## [Materials provided]
###

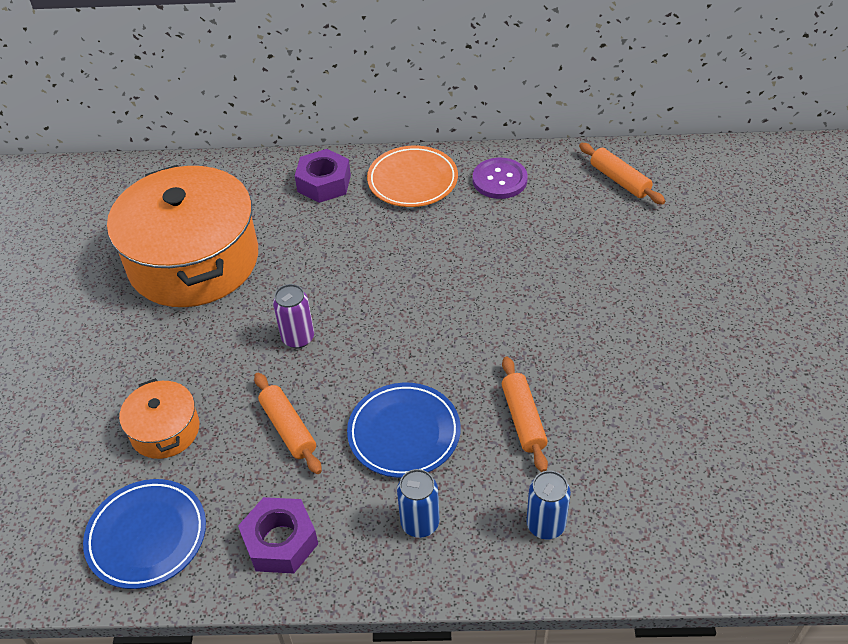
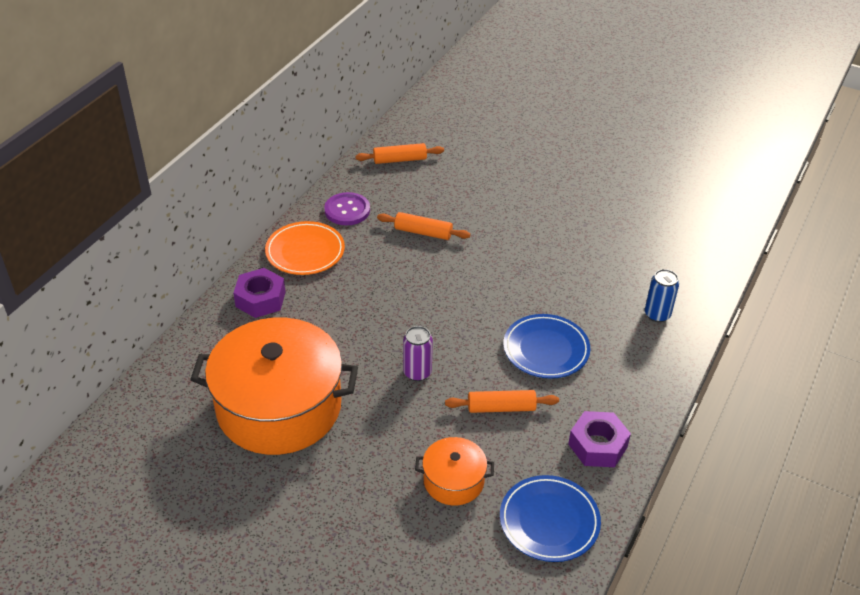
camera: 65 degrees left, 5 degrees down
(420, 523) = (623, 370): blue can -> none
(523, 419) = (571, 290): orange rolling pin -> orange rolling pin (423, 232)

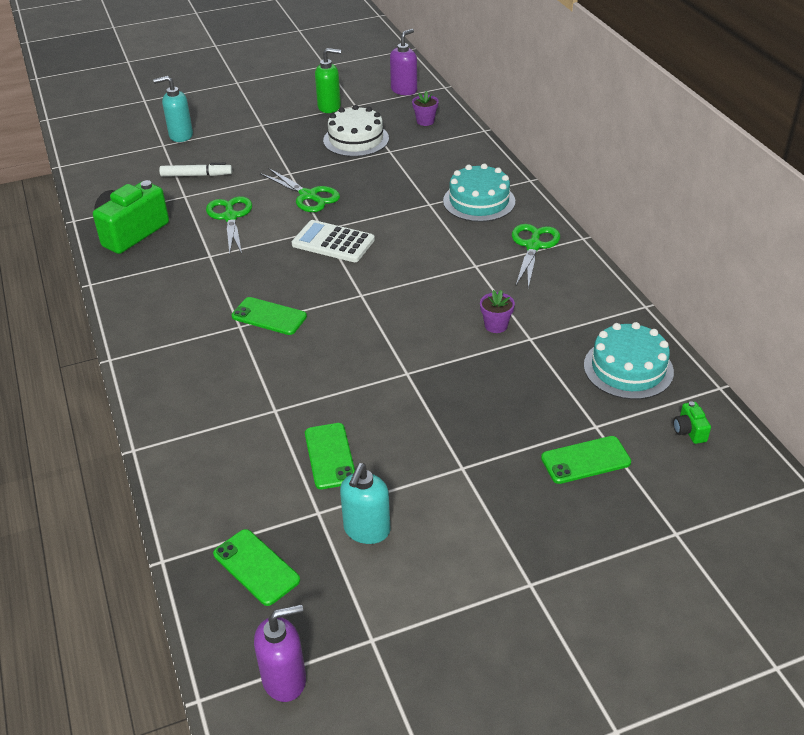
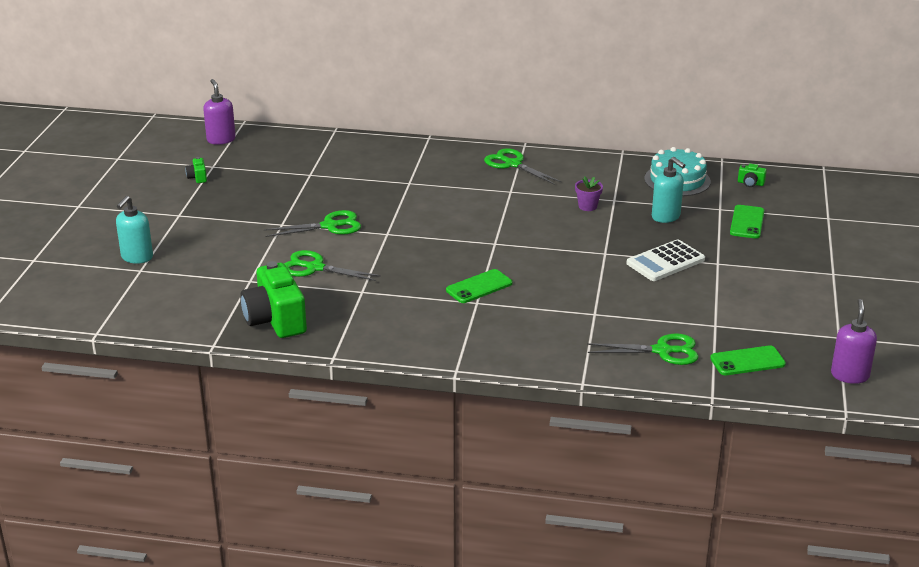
camera: 60 degrees left, 10 degrees down
(196, 175) = (222, 267): white marker -> none
(233, 487) = (662, 351): none -> green scissors
(329, 107) = (197, 177): green soap dispenser -> green camera
(330, 456) = (664, 306): green phone -> none
(333, 242) = (411, 234): white calculator -> white calculator (665, 262)
(356, 139) = (270, 182): white cake -> none
(366, 530) = (746, 312): turquoise soap dispenser -> turquoise soap dispenser (666, 217)
(425, 121) = (286, 147): purple flower pot -> none
(479, 201) = (431, 164): turquoise cake -> none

###

## [Work item]
The records above are to be duplicated exactly, pictures left out.

## [Written answer]
camera: 65 degrees left, 5 degrees down
(420, 523) = (623, 370): blue can -> none
(523, 419) = (571, 290): orange rolling pin -> orange rolling pin (423, 232)

camera: 60 degrees left, 10 degrees down
(196, 175) = (222, 267): white marker -> none
(233, 487) = (662, 351): none -> green scissors
(329, 107) = (197, 177): green soap dispenser -> green camera
(330, 456) = (664, 306): green phone -> none
(333, 242) = (411, 234): white calculator -> white calculator (665, 262)
(356, 139) = (270, 182): white cake -> none
(366, 530) = (746, 312): turquoise soap dispenser -> turquoise soap dispenser (666, 217)
(425, 121) = (286, 147): purple flower pot -> none
(479, 201) = (431, 164): turquoise cake -> none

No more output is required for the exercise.